## Problem to work on
Please pick out and copy every line of the material below that contains the string "time". Case counts.

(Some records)
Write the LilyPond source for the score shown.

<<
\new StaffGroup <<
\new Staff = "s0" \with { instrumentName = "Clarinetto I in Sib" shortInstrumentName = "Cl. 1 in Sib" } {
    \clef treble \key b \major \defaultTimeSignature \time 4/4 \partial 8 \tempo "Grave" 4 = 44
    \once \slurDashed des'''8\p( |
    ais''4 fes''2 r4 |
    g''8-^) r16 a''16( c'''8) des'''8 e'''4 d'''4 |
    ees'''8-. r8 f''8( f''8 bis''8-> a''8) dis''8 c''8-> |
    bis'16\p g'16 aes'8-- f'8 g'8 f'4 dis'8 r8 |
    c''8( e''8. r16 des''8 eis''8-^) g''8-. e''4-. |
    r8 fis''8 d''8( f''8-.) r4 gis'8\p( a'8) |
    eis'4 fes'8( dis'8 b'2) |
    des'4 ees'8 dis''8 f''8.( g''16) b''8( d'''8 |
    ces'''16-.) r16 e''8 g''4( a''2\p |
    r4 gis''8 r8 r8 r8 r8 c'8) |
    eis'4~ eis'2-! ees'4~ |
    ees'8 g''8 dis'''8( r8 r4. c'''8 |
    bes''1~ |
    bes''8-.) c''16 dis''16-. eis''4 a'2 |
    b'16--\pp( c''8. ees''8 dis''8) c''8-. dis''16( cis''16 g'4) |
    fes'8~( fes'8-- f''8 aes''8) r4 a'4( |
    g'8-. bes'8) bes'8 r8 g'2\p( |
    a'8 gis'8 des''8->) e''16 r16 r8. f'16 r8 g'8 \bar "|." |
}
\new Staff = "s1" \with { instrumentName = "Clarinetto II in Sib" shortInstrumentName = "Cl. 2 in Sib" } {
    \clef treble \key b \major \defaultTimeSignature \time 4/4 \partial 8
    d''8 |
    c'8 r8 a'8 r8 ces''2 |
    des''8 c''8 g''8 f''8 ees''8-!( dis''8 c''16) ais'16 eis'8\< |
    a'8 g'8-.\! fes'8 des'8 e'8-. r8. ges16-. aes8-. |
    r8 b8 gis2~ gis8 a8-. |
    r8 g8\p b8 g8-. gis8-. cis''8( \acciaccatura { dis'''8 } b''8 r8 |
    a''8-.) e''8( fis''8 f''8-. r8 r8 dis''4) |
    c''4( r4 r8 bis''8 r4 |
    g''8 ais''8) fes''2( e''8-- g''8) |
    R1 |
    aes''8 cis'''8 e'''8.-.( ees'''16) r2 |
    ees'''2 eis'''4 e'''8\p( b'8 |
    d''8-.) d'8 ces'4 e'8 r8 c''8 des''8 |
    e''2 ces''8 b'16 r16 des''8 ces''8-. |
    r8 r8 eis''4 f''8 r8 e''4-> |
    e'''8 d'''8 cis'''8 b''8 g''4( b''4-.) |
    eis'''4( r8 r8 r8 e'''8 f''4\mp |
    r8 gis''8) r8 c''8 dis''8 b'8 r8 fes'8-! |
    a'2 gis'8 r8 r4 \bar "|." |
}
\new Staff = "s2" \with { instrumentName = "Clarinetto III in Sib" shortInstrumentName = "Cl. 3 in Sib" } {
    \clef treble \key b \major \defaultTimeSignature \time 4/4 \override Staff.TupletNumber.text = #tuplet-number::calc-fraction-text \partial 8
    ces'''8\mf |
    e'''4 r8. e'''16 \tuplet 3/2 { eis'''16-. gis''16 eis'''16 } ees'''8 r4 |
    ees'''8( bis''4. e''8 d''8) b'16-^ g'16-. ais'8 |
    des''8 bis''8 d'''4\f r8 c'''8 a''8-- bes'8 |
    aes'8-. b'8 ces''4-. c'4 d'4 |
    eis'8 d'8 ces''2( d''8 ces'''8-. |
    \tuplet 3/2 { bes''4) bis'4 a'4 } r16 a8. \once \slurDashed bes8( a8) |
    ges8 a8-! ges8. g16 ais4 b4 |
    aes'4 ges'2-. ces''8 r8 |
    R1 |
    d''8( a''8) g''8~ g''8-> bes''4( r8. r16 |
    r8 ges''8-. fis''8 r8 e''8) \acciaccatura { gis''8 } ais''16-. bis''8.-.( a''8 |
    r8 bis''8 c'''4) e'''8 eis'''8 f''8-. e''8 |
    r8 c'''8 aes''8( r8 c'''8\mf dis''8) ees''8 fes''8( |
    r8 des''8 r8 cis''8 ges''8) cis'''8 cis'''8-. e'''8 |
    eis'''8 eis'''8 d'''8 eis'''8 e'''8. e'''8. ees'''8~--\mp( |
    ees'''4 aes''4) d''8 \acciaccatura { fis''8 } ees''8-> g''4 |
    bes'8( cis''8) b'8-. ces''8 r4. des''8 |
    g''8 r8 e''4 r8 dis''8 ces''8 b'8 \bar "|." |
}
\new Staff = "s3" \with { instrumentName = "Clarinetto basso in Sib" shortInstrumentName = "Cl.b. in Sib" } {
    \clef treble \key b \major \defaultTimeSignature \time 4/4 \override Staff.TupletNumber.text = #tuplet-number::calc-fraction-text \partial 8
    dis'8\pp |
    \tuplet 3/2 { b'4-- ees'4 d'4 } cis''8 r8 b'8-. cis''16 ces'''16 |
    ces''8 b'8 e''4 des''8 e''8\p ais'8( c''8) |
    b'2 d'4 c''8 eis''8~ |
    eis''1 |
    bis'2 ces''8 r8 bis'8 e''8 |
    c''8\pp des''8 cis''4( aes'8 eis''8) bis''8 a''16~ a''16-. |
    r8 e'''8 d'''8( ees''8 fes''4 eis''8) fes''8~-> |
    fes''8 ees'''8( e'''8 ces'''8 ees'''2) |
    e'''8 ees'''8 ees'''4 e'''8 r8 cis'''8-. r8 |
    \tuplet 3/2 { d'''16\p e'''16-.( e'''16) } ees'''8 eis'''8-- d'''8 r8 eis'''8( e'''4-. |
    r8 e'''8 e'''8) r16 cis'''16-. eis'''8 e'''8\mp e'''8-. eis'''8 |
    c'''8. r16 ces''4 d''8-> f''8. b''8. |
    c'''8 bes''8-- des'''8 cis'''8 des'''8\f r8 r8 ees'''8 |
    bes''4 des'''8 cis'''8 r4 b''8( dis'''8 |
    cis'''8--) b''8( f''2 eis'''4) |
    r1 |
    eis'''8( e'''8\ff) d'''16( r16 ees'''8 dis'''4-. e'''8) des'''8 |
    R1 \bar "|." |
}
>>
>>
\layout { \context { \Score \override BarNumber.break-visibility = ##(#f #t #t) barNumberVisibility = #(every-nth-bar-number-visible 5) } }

## Exercise output
    \clef treble \key b \major \defaultTimeSignature \time 4/4 \partial 8 \tempo "Grave" 4 = 44
    \clef treble \key b \major \defaultTimeSignature \time 4/4 \partial 8
    \clef treble \key b \major \defaultTimeSignature \time 4/4 \override Staff.TupletNumber.text = #tuplet-number::calc-fraction-text \partial 8
    \clef treble \key b \major \defaultTimeSignature \time 4/4 \override Staff.TupletNumber.text = #tuplet-number::calc-fraction-text \partial 8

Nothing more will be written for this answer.